**WORK REQUEST**
What is needed is an exact copy of the listing, with no pictures in it.

**DATA**
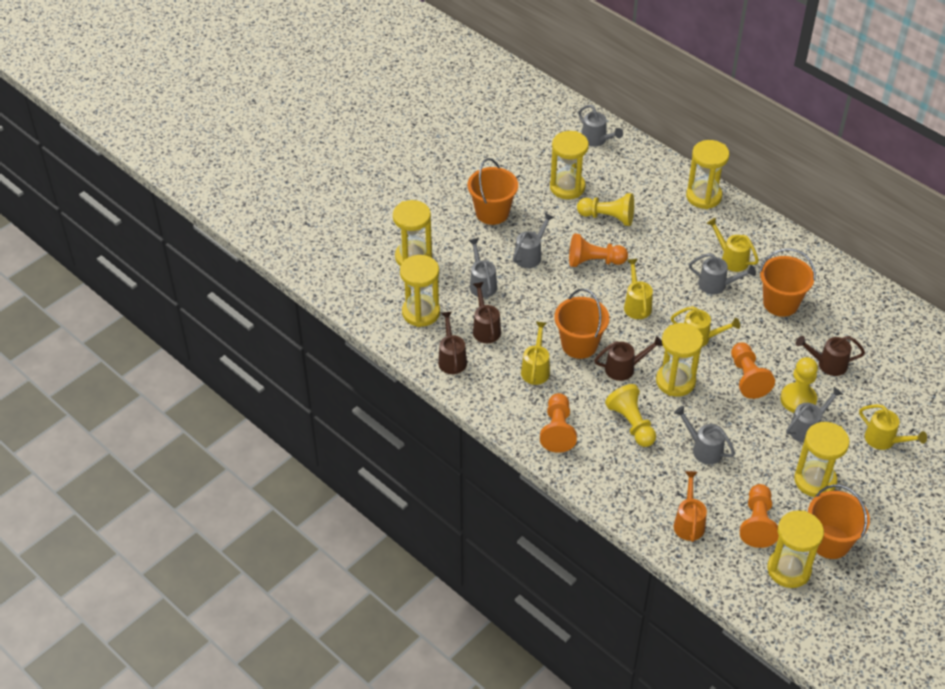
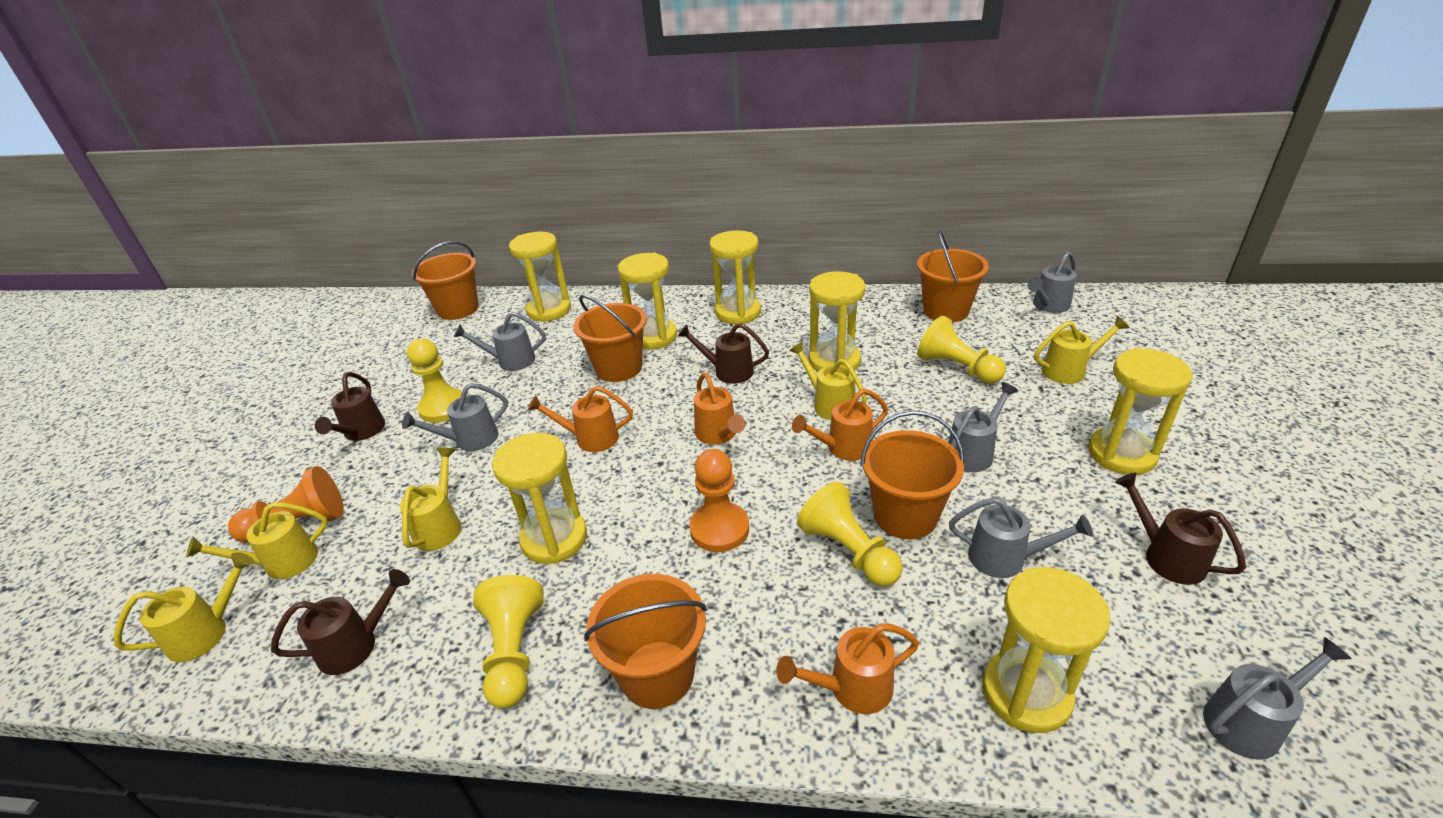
orange bucket: 4 -> 5
orange pawn: 4 -> 2
orange watering can: 1 -> 4
yellow pawn: 3 -> 4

**EXERCISE ANSWER**
orange bucket: 4 -> 5
orange pawn: 4 -> 2
orange watering can: 1 -> 4
yellow pawn: 3 -> 4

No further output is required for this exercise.